Material to process:
++++

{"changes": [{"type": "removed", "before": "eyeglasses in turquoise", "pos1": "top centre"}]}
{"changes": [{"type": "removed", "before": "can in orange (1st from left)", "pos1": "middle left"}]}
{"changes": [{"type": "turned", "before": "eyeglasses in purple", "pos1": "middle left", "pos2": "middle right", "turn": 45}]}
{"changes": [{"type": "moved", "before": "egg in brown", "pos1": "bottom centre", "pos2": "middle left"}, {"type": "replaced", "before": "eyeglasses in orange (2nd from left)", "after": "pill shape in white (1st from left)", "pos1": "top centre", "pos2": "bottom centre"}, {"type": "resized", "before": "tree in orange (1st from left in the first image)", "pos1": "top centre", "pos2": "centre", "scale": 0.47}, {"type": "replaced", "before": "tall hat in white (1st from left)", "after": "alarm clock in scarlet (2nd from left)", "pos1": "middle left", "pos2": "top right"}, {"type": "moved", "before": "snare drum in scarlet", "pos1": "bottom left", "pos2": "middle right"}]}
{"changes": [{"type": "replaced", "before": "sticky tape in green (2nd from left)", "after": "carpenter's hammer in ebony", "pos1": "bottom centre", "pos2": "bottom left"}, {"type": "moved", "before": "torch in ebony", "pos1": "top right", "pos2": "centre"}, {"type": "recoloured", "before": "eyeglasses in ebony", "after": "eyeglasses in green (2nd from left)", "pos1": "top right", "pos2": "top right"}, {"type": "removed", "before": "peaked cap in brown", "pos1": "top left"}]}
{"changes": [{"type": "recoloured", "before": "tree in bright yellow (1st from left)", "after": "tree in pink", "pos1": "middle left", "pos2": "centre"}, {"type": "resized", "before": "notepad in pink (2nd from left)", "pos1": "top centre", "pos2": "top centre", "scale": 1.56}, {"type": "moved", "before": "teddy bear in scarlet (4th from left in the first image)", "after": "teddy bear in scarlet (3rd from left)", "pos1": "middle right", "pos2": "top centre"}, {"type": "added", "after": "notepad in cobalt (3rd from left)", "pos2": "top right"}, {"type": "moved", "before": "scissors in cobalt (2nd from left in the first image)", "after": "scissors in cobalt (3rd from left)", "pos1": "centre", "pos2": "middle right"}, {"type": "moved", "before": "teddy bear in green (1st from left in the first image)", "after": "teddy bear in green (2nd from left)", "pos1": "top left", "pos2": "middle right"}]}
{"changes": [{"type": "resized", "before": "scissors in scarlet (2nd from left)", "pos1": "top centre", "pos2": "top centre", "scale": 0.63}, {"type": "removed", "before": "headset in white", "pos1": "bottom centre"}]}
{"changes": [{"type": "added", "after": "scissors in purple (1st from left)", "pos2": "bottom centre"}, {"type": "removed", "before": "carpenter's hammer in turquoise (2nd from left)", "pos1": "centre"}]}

++++

What to work on:
Using the records above, copy all lines that include the word "purple".

Response:
{"changes": [{"type": "turned", "before": "eyeglasses in purple", "pos1": "middle left", "pos2": "middle right", "turn": 45}]}
{"changes": [{"type": "added", "after": "scissors in purple (1st from left)", "pos2": "bottom centre"}, {"type": "removed", "before": "carpenter's hammer in turquoise (2nd from left)", "pos1": "centre"}]}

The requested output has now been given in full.